- [EXTRACTED MATERIAL]
______

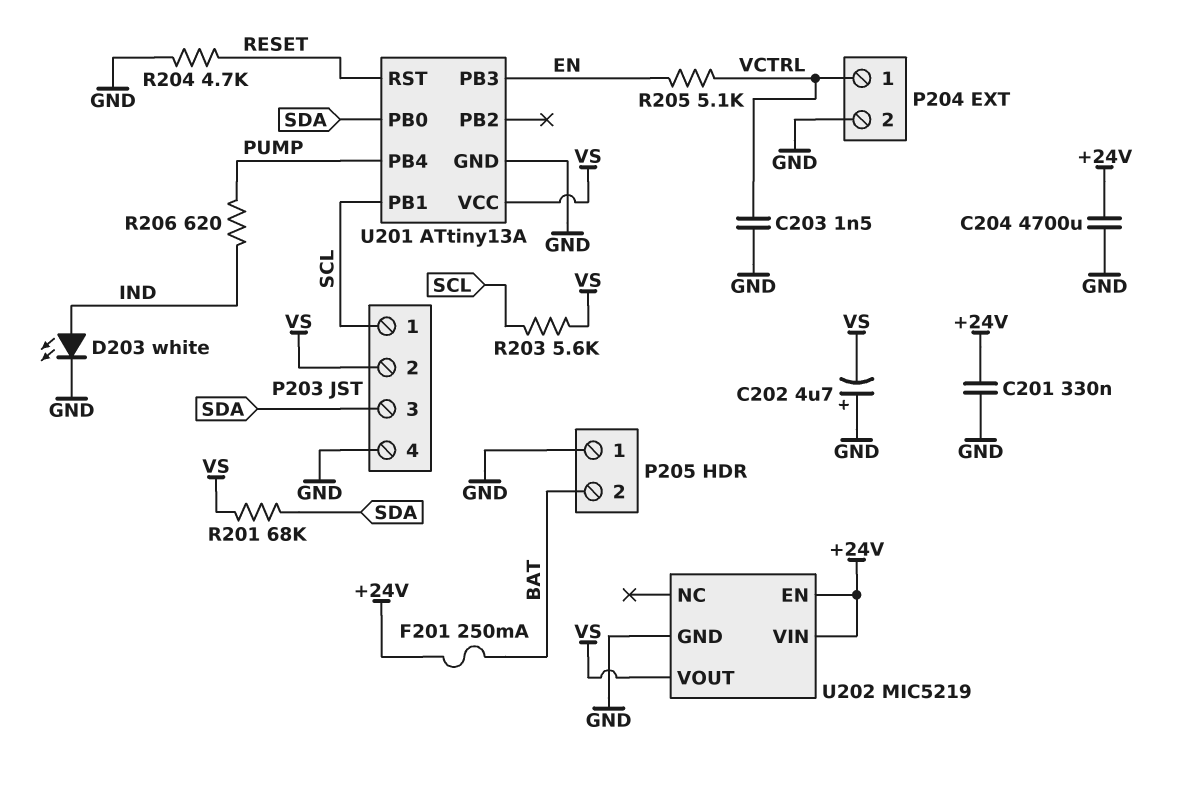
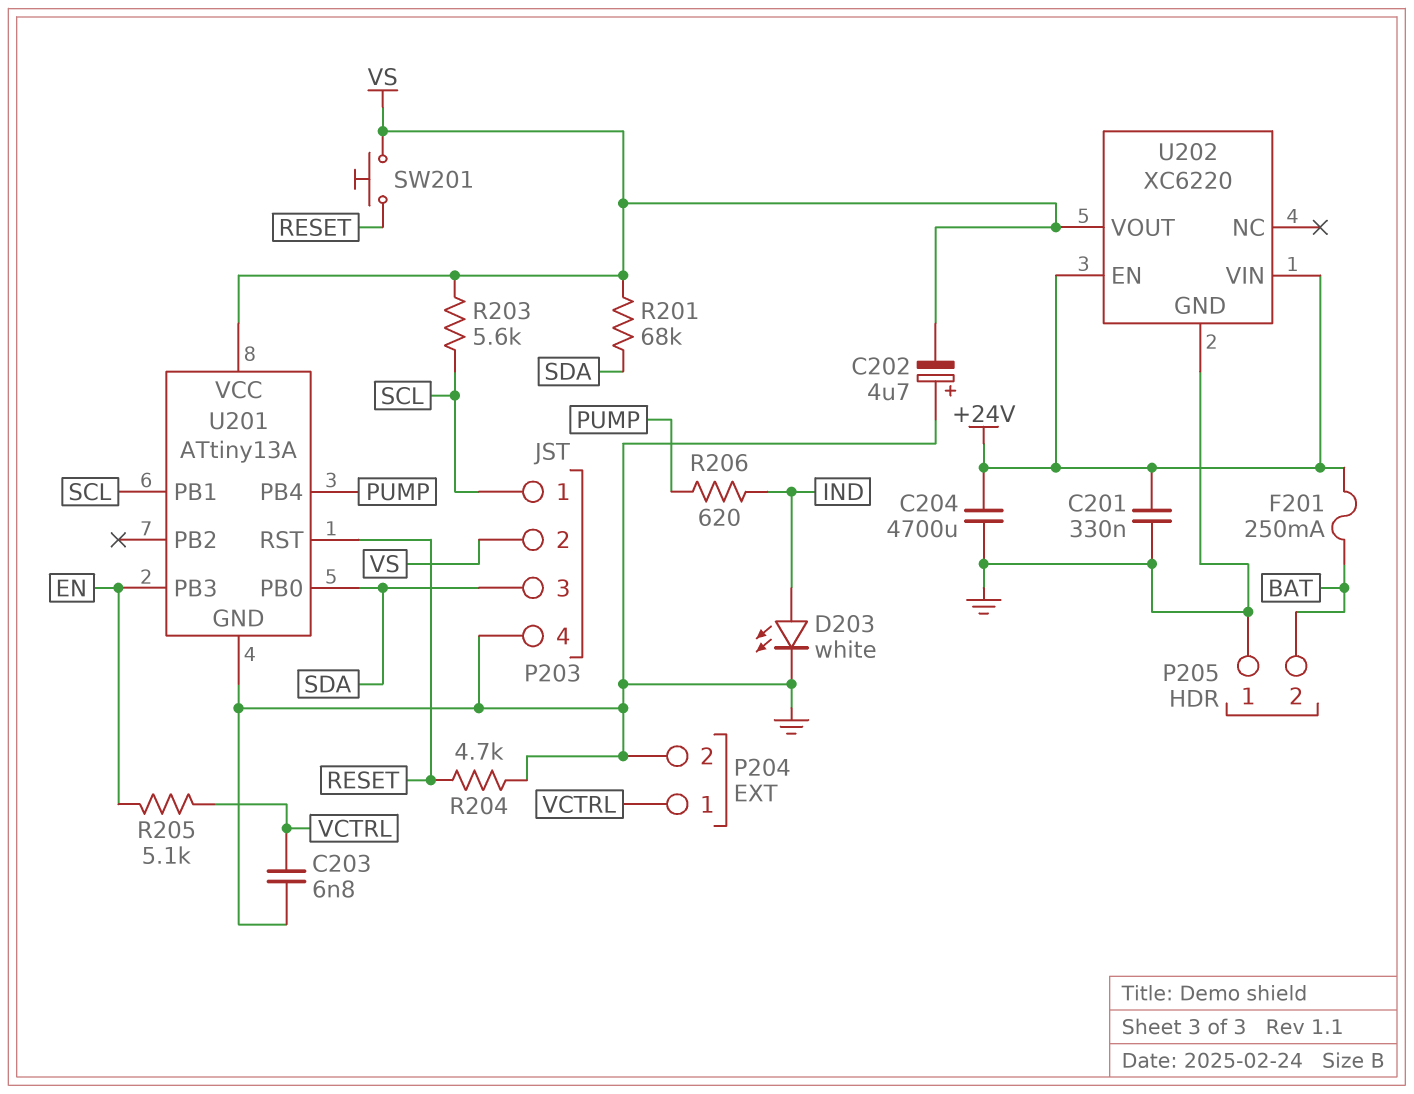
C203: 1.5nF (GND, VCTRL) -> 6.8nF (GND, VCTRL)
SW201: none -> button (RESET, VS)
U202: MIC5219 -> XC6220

______

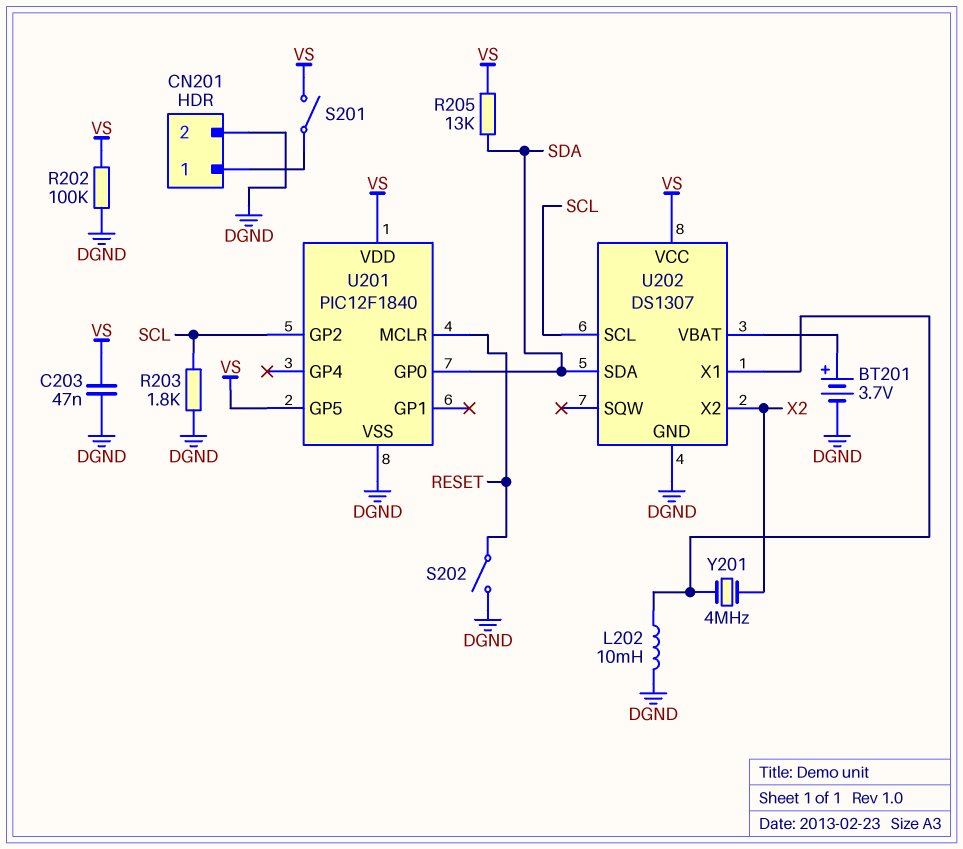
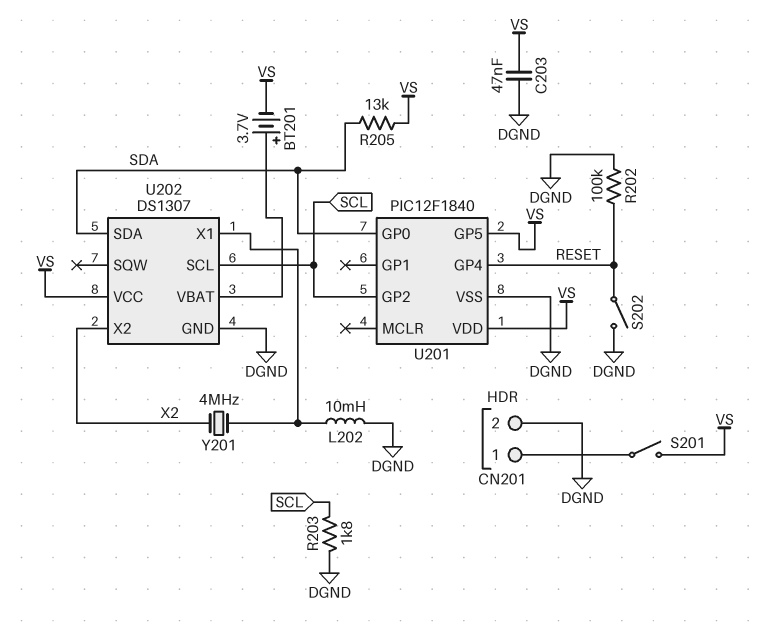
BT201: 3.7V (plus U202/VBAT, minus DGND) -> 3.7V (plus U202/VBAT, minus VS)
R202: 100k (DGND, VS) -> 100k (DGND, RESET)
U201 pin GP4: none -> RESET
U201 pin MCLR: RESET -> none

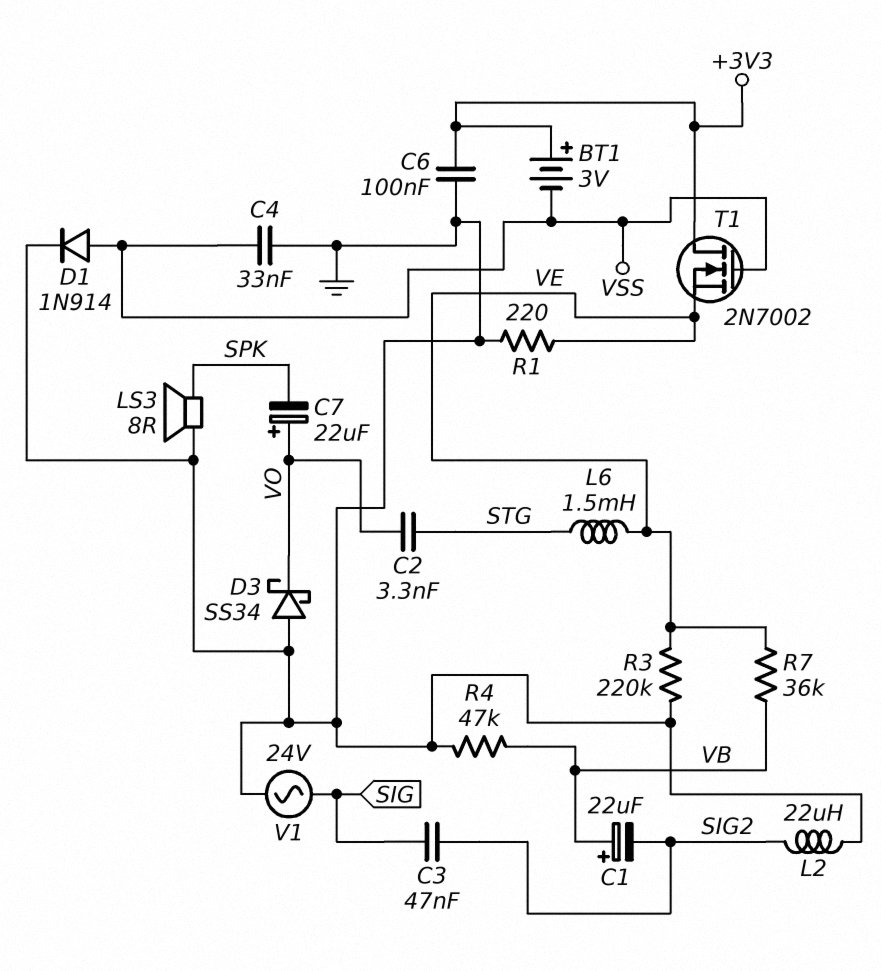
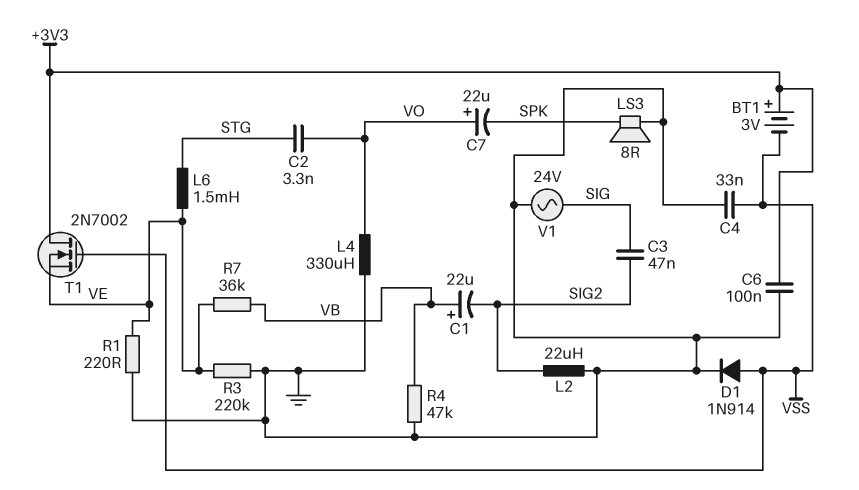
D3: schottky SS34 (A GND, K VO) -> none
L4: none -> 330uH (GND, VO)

______

- [EXERCISE DESCRIPTION] Across the records, how many lines carry the word "RESET"? The answer should be a number alone.

- [EXERCISE OUTPUT] 4